■ What you should do: Your task is to return the listing below word for word, without any of its images.

■ Source data:
- Opening Delimiter -

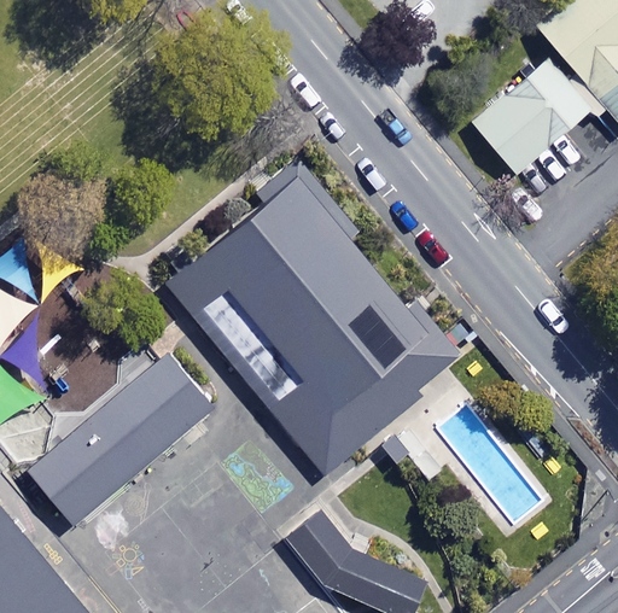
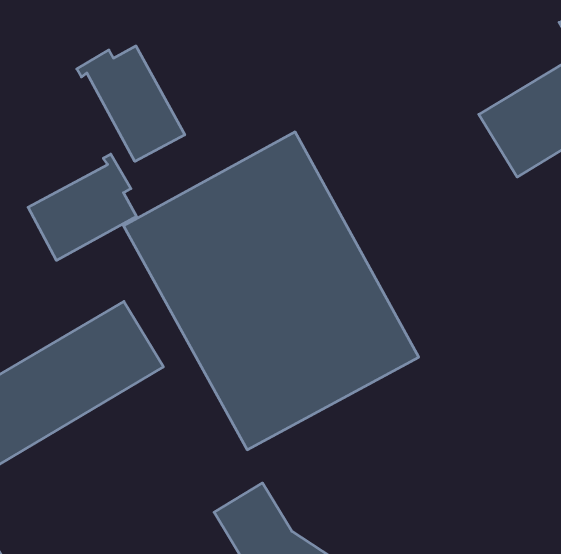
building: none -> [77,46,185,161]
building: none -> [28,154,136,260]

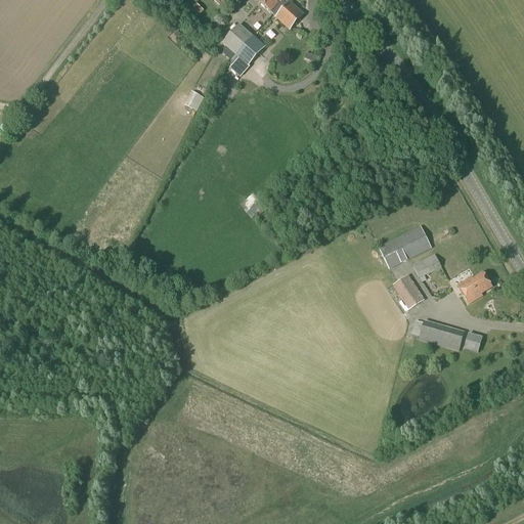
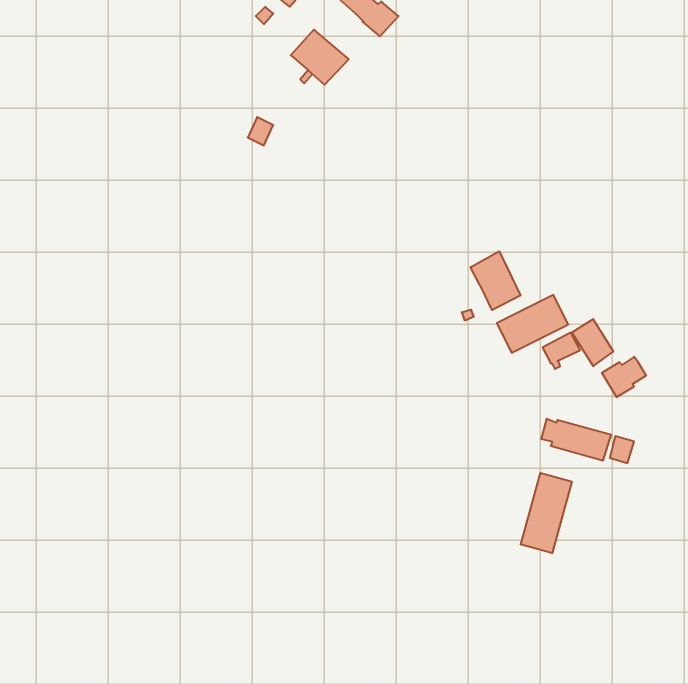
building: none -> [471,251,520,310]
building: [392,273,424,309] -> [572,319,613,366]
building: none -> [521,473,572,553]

- Closing Delimiter -

■ Result of this exercise:
building: none -> [77,46,185,161]
building: none -> [28,154,136,260]

building: none -> [471,251,520,310]
building: [392,273,424,309] -> [572,319,613,366]
building: none -> [521,473,572,553]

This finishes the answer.